WORK ITEM:
The listing, minus its pictures, is to be given again exactly.

═══ THE DATA

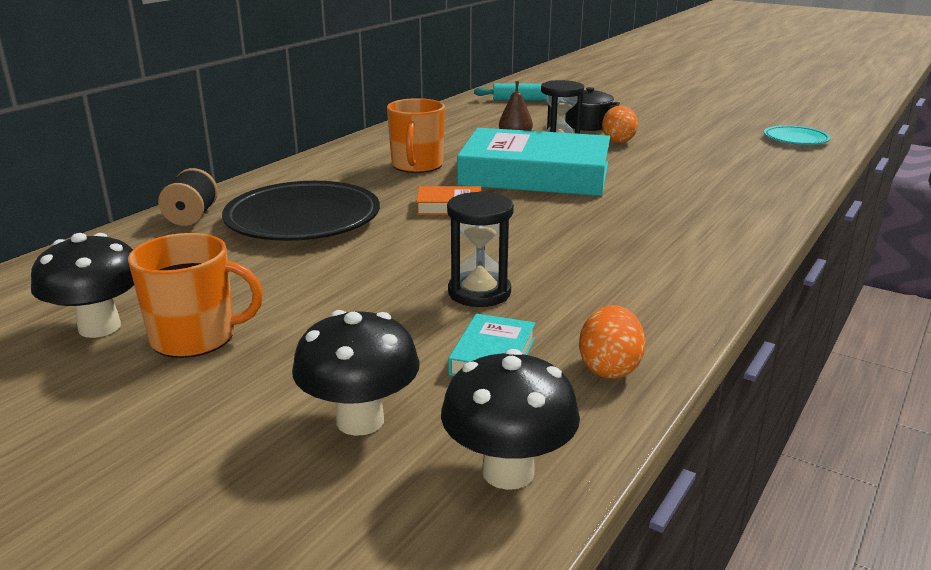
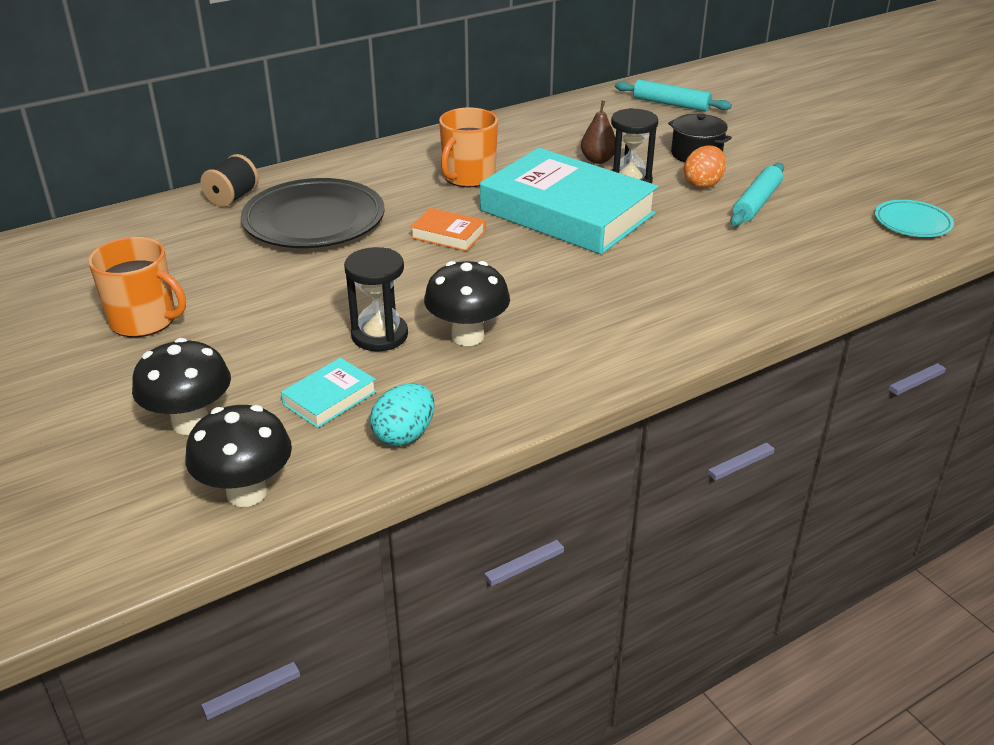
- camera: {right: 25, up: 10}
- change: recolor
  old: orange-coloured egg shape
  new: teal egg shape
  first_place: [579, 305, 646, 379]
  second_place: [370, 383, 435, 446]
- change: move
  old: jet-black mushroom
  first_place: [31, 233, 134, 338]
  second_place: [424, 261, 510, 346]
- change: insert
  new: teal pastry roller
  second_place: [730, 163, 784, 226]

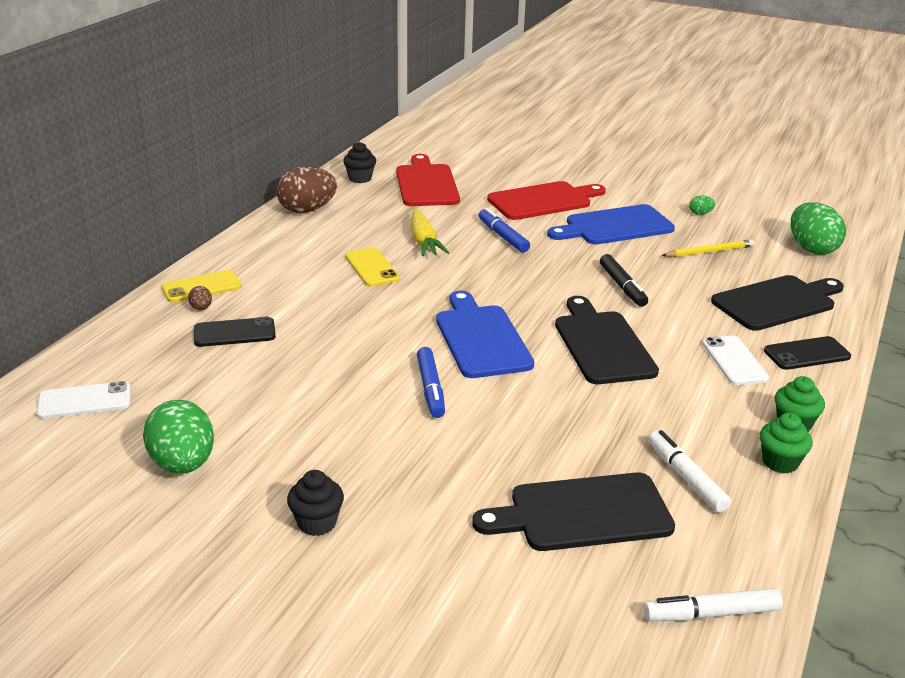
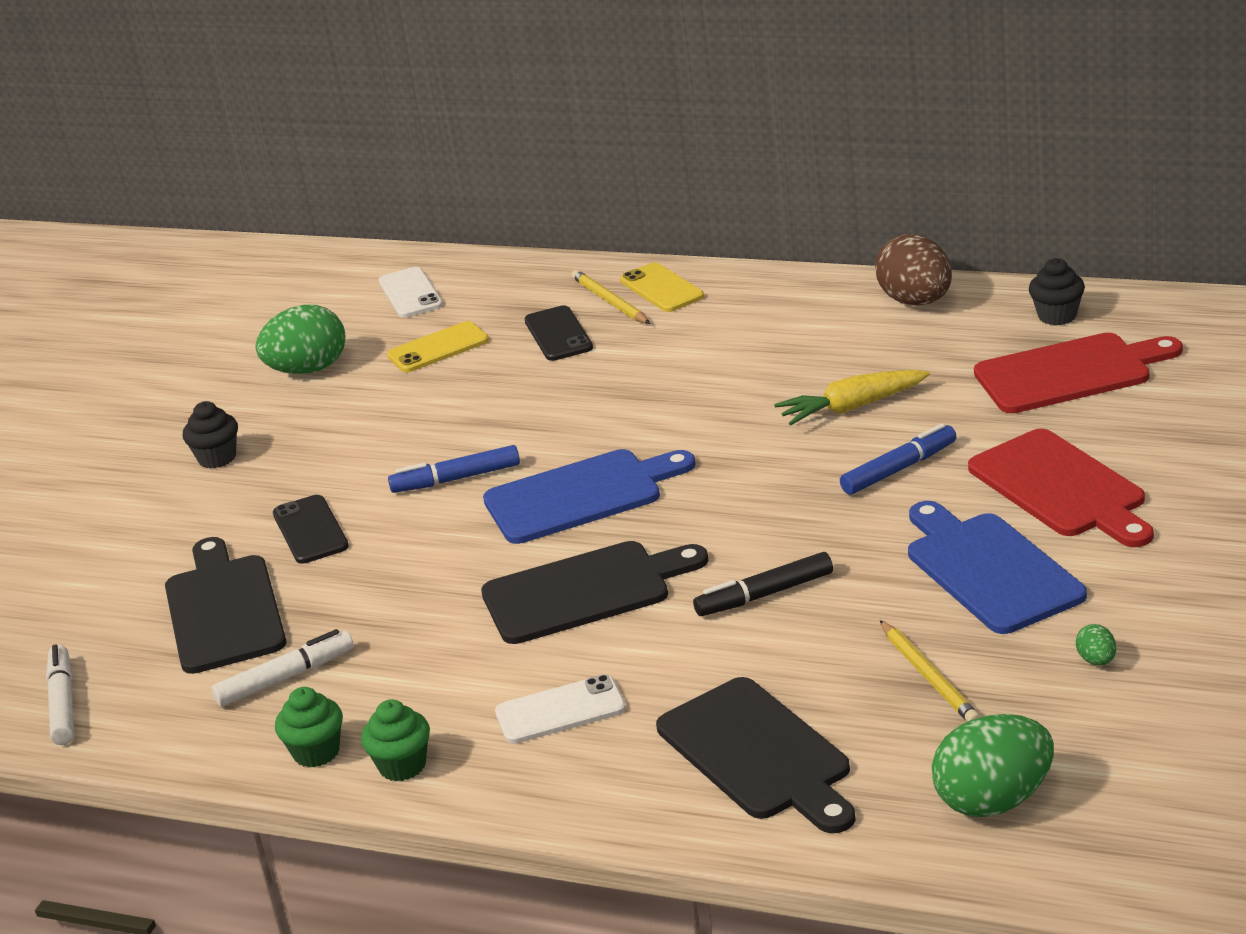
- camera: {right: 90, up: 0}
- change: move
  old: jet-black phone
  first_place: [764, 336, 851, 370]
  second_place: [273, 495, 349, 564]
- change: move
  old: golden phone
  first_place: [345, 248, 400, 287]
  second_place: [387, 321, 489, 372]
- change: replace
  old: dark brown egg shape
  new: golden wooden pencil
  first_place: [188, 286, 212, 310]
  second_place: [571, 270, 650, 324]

══════

COMPLETED EXERCISE:
- camera: {right: 25, up: 10}
- change: recolor
  old: orange-coloured egg shape
  new: teal egg shape
  first_place: [579, 305, 646, 379]
  second_place: [370, 383, 435, 446]
- change: move
  old: jet-black mushroom
  first_place: [31, 233, 134, 338]
  second_place: [424, 261, 510, 346]
- change: insert
  new: teal pastry roller
  second_place: [730, 163, 784, 226]

- camera: {right: 90, up: 0}
- change: move
  old: jet-black phone
  first_place: [764, 336, 851, 370]
  second_place: [273, 495, 349, 564]
- change: move
  old: golden phone
  first_place: [345, 248, 400, 287]
  second_place: [387, 321, 489, 372]
- change: replace
  old: dark brown egg shape
  new: golden wooden pencil
  first_place: [188, 286, 212, 310]
  second_place: [571, 270, 650, 324]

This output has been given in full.